*** Opening of MATERIAL TO PROCESS ***

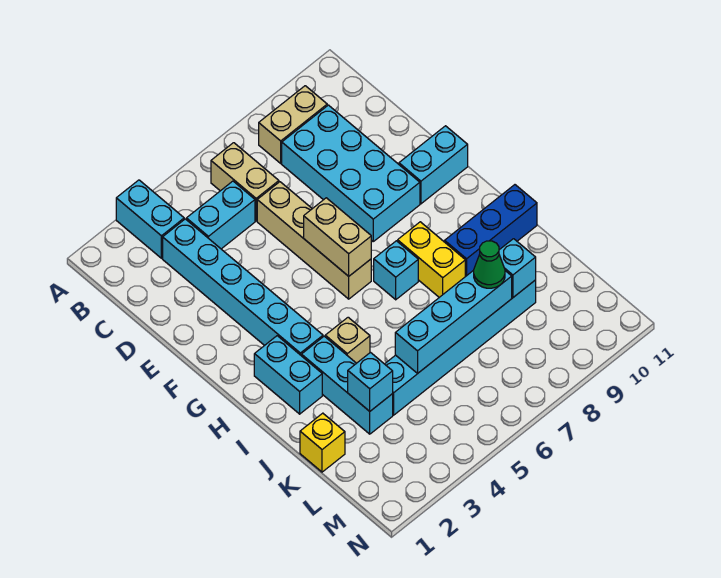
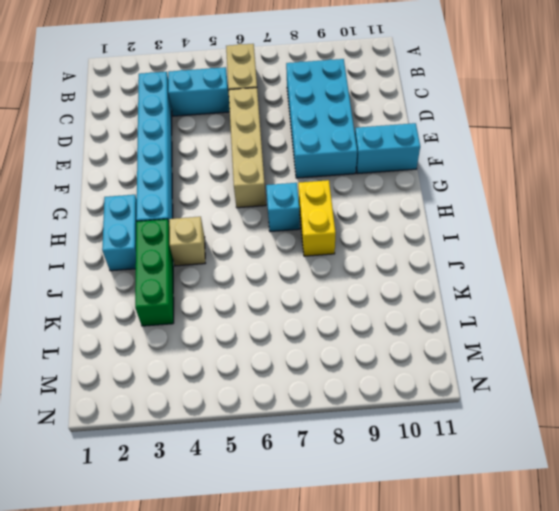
green brick I3:K3 level 1 -> cyan brick I3:K3 level 1
none -> cyan brick A3:B3 level 1
none -> tan brick B8:B9 level 1
none -> blue brick I9:I11 level 1

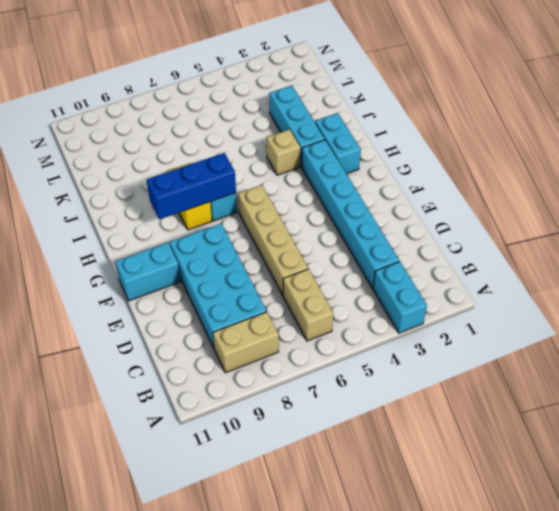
blue brick H7:H9 level 2 -> blue brick I9:I11 level 1
none -> cyan brick C4:C5 level 1
none -> yellow brick K1 level 1
none -> cyan brick K4:K9 level 1

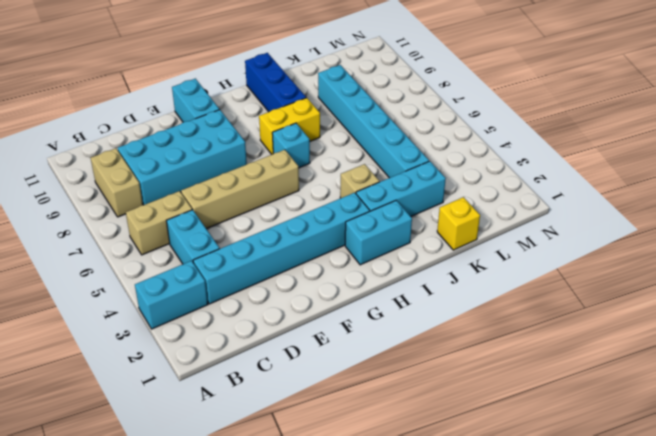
none -> tan brick F6:G6 level 2
none -> cyan brick K3 level 2
none -> cyan brick K5:K8 level 2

*** Close of MATERIAL TO PROCESS ***

--- TASK GOAL ---
Would you please copy every line in the data that contains the word "cyan"?

--- THE COMPLETED TASK ---
green brick I3:K3 level 1 -> cyan brick I3:K3 level 1
none -> cyan brick A3:B3 level 1
none -> cyan brick C4:C5 level 1
none -> cyan brick K4:K9 level 1
none -> cyan brick K3 level 2
none -> cyan brick K5:K8 level 2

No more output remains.